Would you copy every line of the listing below that includes the word "button"?

Materials provided:
....
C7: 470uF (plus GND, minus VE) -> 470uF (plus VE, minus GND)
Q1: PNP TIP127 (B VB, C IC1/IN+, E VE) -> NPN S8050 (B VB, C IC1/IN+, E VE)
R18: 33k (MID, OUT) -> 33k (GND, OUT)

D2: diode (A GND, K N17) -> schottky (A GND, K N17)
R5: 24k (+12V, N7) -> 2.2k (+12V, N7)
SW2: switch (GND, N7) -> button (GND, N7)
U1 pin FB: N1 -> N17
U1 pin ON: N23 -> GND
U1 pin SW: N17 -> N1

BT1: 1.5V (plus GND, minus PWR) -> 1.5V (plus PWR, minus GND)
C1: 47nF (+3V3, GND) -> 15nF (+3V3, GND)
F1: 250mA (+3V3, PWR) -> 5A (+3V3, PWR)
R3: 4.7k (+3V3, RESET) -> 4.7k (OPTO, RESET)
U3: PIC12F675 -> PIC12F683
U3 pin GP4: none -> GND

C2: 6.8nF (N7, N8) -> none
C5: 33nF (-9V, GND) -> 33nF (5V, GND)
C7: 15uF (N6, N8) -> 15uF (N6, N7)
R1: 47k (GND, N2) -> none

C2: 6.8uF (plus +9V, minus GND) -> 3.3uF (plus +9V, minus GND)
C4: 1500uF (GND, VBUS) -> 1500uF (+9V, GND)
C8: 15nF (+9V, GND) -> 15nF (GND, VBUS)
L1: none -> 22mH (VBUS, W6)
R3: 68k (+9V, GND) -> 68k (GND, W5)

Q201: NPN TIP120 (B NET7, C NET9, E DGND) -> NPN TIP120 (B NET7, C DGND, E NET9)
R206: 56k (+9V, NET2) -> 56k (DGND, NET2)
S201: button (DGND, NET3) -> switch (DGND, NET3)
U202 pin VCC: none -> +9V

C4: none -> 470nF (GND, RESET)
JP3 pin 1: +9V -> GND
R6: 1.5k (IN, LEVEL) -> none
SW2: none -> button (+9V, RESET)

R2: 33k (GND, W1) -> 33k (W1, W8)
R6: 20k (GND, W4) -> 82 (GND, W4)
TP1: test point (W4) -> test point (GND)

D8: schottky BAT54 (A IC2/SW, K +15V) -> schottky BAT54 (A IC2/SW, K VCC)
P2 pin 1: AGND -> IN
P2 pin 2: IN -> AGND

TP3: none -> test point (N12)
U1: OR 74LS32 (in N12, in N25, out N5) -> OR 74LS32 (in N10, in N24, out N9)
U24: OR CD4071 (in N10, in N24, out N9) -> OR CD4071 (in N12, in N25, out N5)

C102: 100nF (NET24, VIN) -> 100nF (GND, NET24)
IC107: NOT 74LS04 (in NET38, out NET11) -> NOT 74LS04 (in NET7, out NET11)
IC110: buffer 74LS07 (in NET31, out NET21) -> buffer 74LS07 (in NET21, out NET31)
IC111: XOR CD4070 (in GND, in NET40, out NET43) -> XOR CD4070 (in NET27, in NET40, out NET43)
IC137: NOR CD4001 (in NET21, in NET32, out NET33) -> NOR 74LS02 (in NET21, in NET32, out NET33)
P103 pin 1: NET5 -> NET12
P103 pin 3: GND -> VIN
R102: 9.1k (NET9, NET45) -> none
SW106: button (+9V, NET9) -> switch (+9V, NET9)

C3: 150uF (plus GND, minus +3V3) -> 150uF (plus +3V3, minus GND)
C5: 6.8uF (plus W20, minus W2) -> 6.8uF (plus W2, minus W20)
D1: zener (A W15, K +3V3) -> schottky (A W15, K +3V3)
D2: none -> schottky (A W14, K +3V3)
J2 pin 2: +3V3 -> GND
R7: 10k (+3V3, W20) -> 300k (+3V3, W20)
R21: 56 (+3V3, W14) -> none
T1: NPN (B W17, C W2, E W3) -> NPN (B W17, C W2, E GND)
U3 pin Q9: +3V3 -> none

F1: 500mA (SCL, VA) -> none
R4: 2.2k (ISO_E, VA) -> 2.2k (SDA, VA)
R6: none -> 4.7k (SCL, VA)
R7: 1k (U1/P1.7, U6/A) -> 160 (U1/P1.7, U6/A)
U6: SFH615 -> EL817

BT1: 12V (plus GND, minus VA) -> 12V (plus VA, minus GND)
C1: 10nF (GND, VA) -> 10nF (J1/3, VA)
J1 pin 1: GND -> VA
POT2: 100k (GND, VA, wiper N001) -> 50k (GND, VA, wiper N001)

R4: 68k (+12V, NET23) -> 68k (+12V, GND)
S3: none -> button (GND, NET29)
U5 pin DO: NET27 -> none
....
Exercise output:
SW2: switch (GND, N7) -> button (GND, N7)
S201: button (DGND, NET3) -> switch (DGND, NET3)
SW2: none -> button (+9V, RESET)
SW106: button (+9V, NET9) -> switch (+9V, NET9)
S3: none -> button (GND, NET29)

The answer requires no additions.